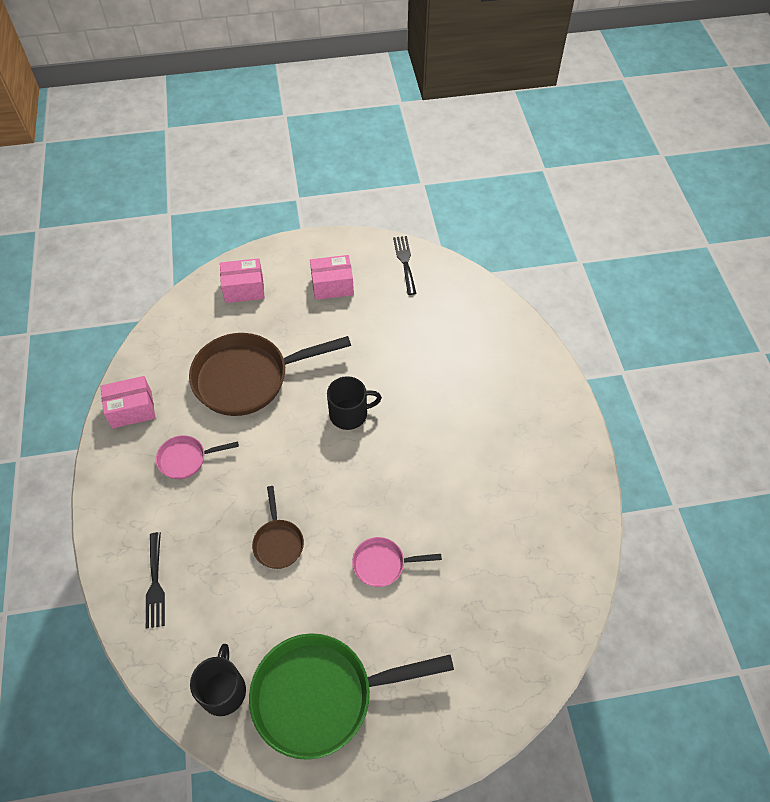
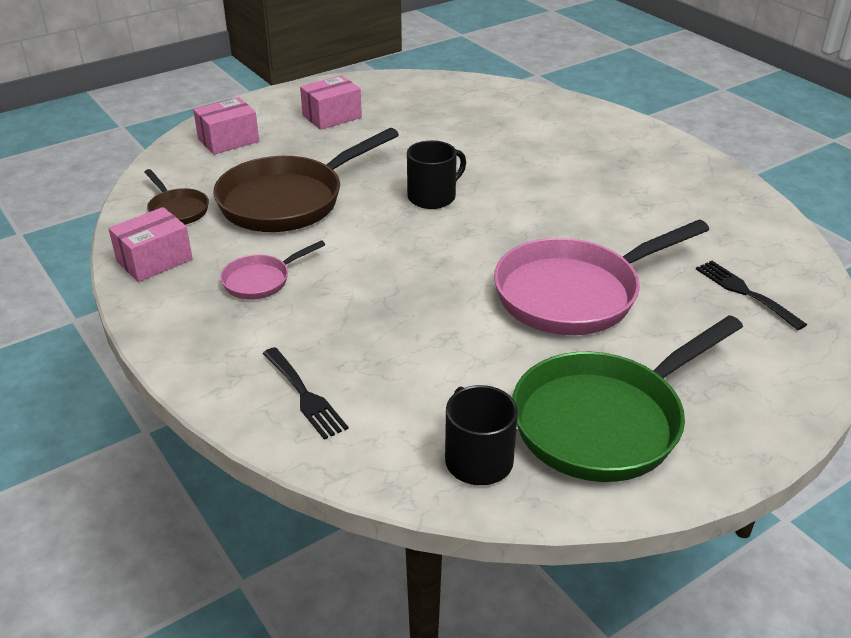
camera: 25 degrees left, 20 degrees down
(278, 542) = (436, 313): brown pan -> brown pan (177, 210)
(383, 564) = (575, 294): pink pan -> pink pan, size x2.09
(405, 262) = (398, 86): black fork -> black fork (745, 292)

### [Work instructions]
Each line from the one containing "(278, 542) = (436, 313): brown" through the final line of the listing above should be returned exactly; return nothing else.

### [Finished exercise]
(278, 542) = (436, 313): brown pan -> brown pan (177, 210)
(383, 564) = (575, 294): pink pan -> pink pan, size x2.09
(405, 262) = (398, 86): black fork -> black fork (745, 292)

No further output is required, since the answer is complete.